EXERCISE
Below are entries; repeat exactly, and nothing else, the lines from the one holding "lime cone E6 level 2 -> lime cone F8 level 2" through the one holding "yellow round brick B3", inclusive. Leave the pictures out.

(Recorded data)
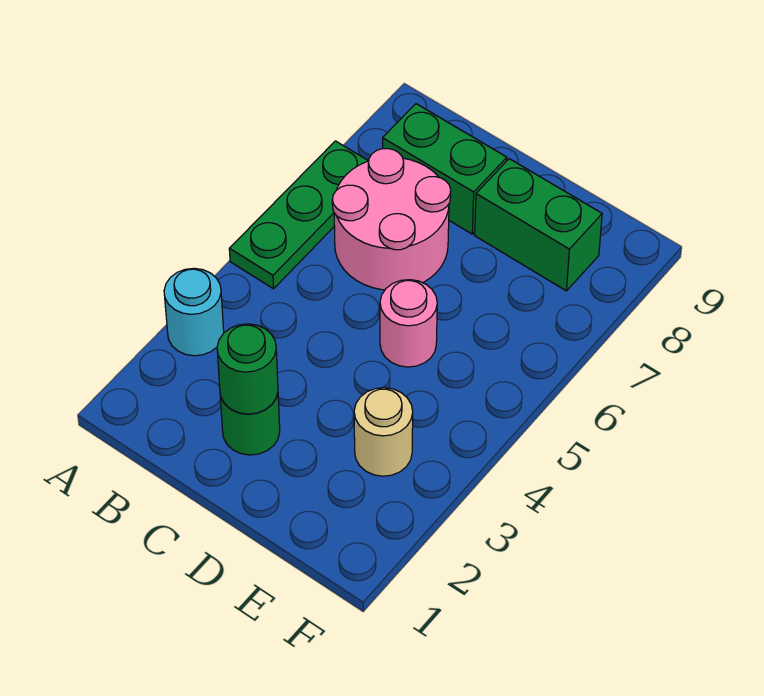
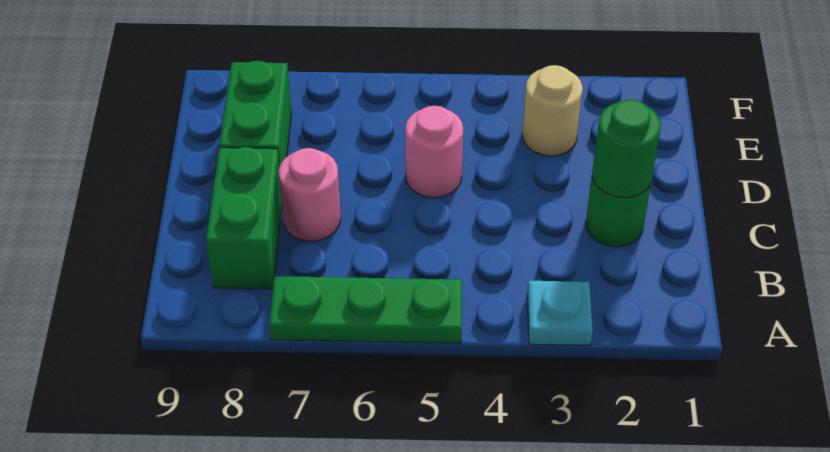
cyan round brick A3 level 1 -> cyan plate A3 level 1
pink round brick B6:C7 level 1 -> pink round brick C7 level 1

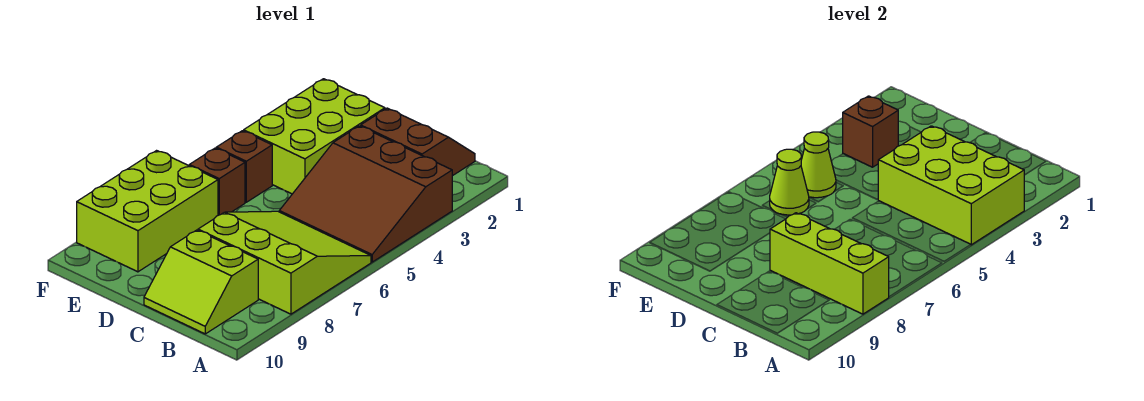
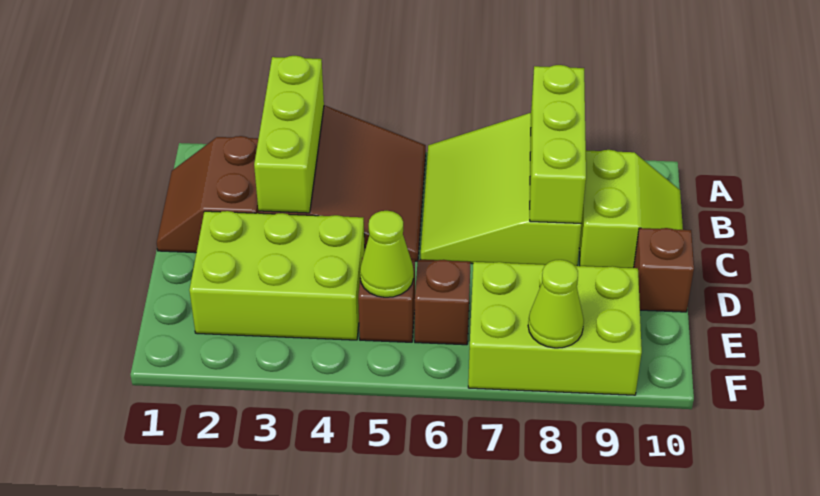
lime brick A3:C4 level 2 -> lime brick A3:C3 level 2
brown brick E3 level 2 -> brown brick D10 level 1
lime cone E6 level 2 -> lime cone F8 level 2

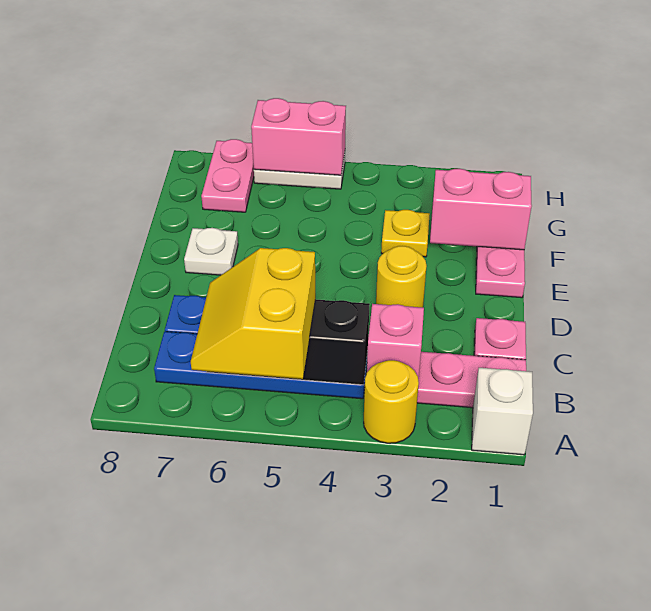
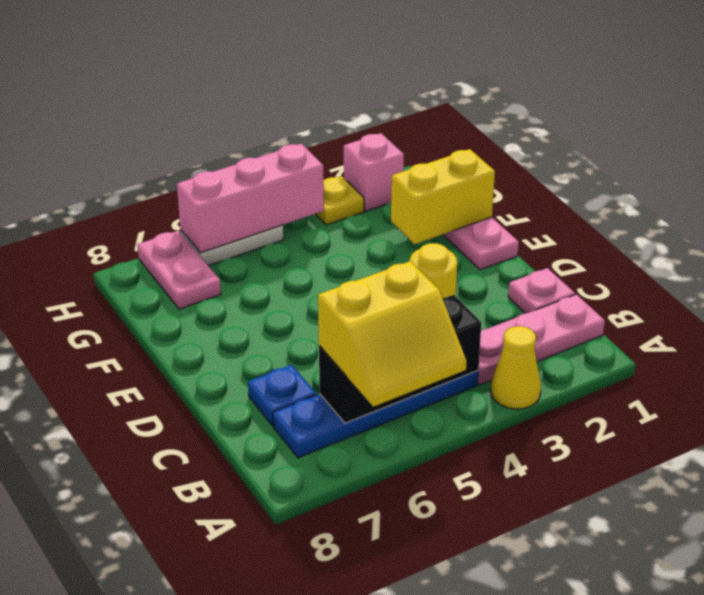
white brick A1 level 1 -> none
yellow round brick A3 level 1 -> yellow cone A3 level 1
yellow slope A5:B6 level 3 top 5 -> yellow slope A5:B6 level 3 top B
pink brick B3 level 2 -> pink brick H2 level 1
white plate E7 level 1 -> none
pink brick F1:F2 level 2 -> yellow brick F1:F2 level 2
yellow plate F3 level 1 -> yellow plate H3 level 1
pink brick H5:H6 level 2 -> pink brick H4:H6 level 2

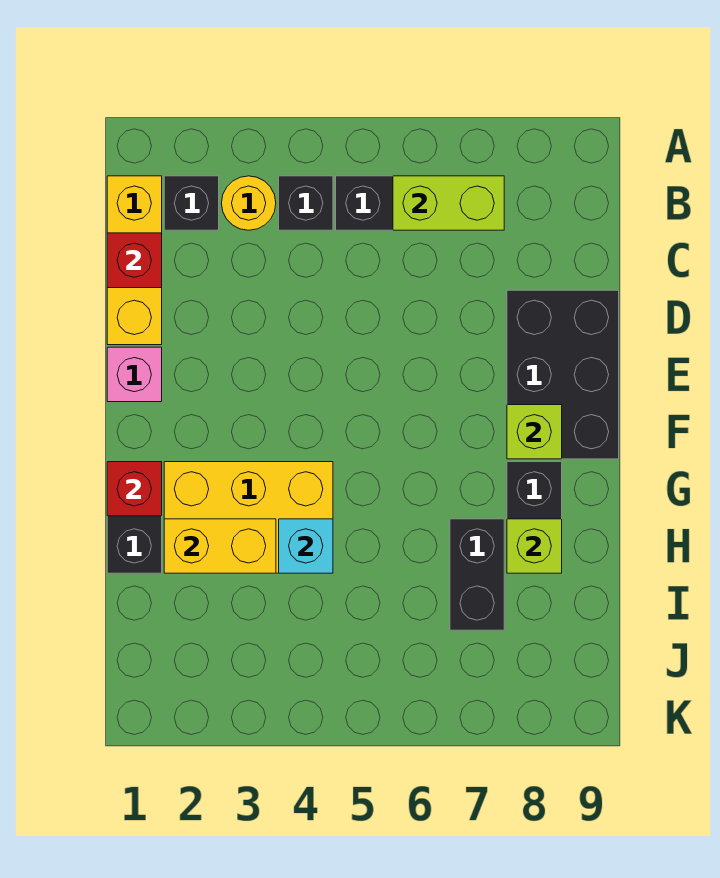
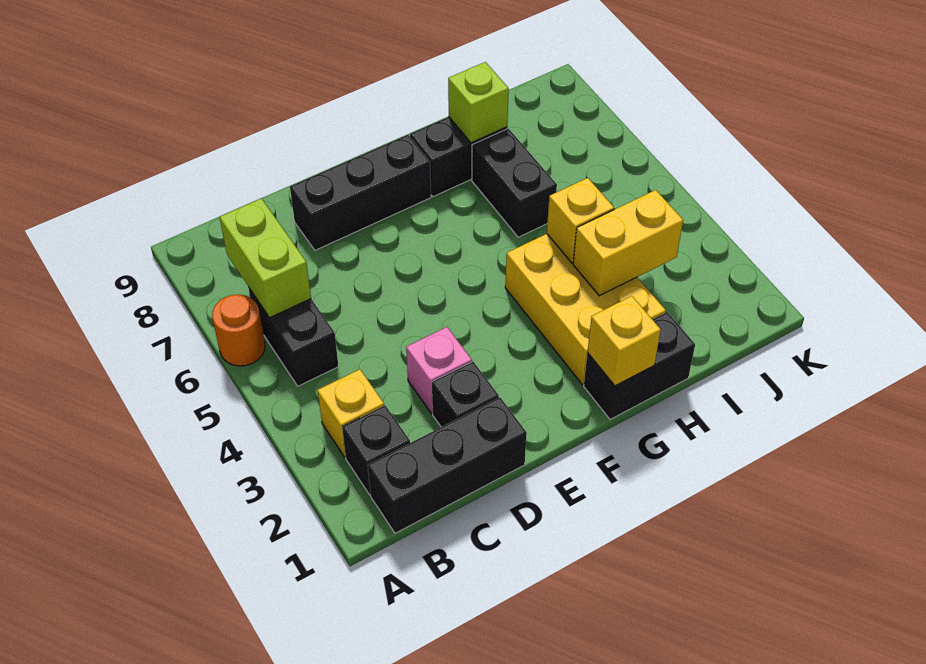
none -> orange round brick A6 level 1
yellow brick B1:D1 level 1 -> black brick B1:D1 level 1
yellow round brick B3 level 1 -> yellow brick B3 level 1
black brick B4 level 1 -> black brick D2 level 1
red brick C1 level 2 -> none
black brick D8:F9 level 1 -> black brick D8:F8 level 1
pink brick E1 level 1 -> pink brick D3 level 1
lime brick F8 level 2 -> none
red brick G1 level 2 -> yellow brick G1 level 2
yellow brick H2:H3 level 2 -> yellow brick H3:I3 level 2
cyan brick H4 level 2 -> yellow brick H4 level 2
black brick H7:I7 level 1 -> black brick H6:H7 level 1

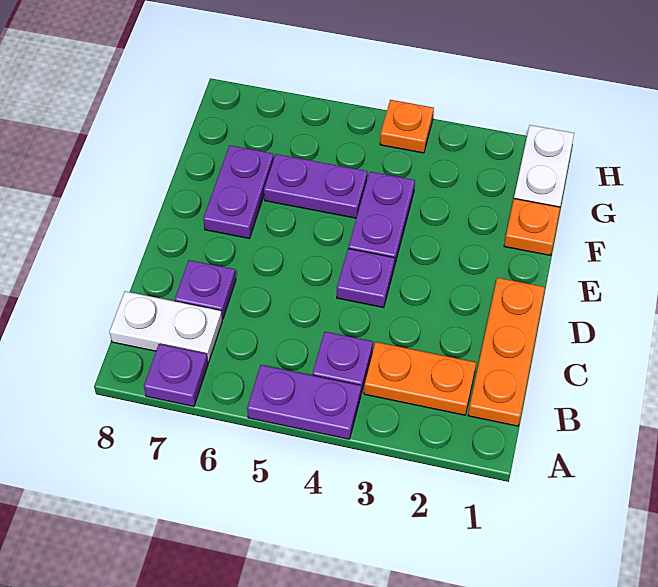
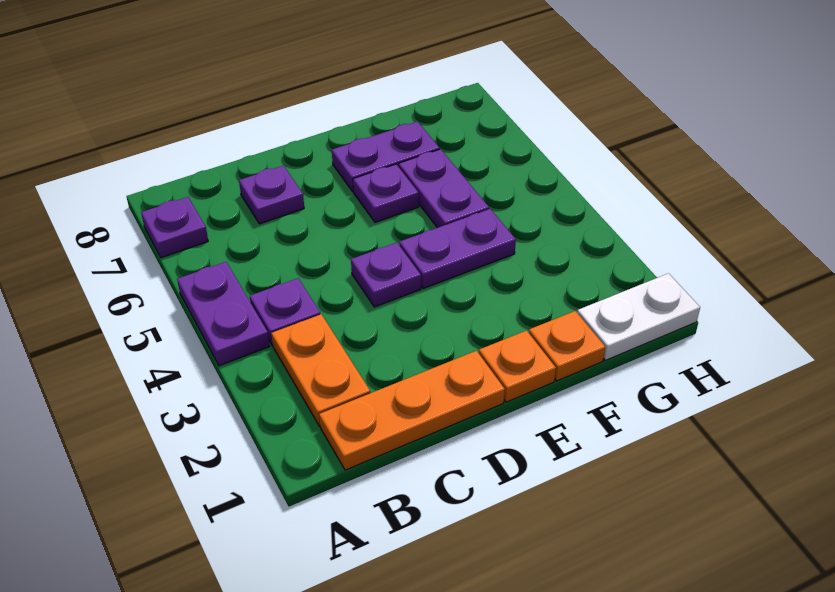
white plate B7:B8 level 1 -> none
none -> purple plate E6 level 1
orange plate H4 level 1 -> orange plate E1 level 1

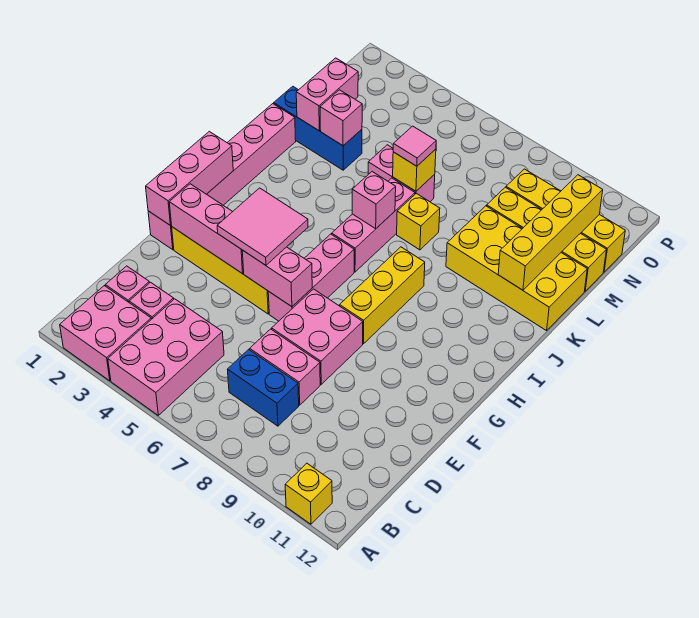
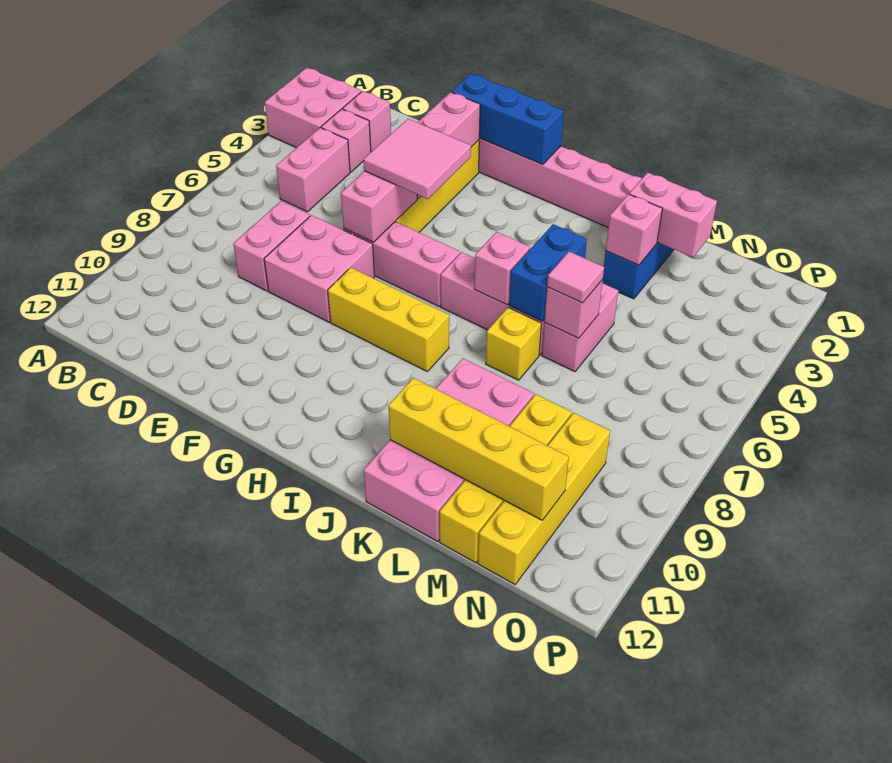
pink brick A4:C5 level 1 -> pink brick C4:C5 level 1
yellow brick A11 level 1 -> none
blue brick C7:C8 level 1 -> blue brick K5:K6 level 2
pink brick F1:H1 level 2 -> blue brick F1:H1 level 2
yellow brick K9:L12 level 1 -> pink brick K9:L12 level 1
yellow brick L6 level 2 -> pink brick L6 level 2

RESULT BELOW
lime cone E6 level 2 -> lime cone F8 level 2

white brick A1 level 1 -> none
yellow round brick A3 level 1 -> yellow cone A3 level 1
yellow slope A5:B6 level 3 top 5 -> yellow slope A5:B6 level 3 top B
pink brick B3 level 2 -> pink brick H2 level 1
white plate E7 level 1 -> none
pink brick F1:F2 level 2 -> yellow brick F1:F2 level 2
yellow plate F3 level 1 -> yellow plate H3 level 1
pink brick H5:H6 level 2 -> pink brick H4:H6 level 2

none -> orange round brick A6 level 1
yellow brick B1:D1 level 1 -> black brick B1:D1 level 1
yellow round brick B3 level 1 -> yellow brick B3 level 1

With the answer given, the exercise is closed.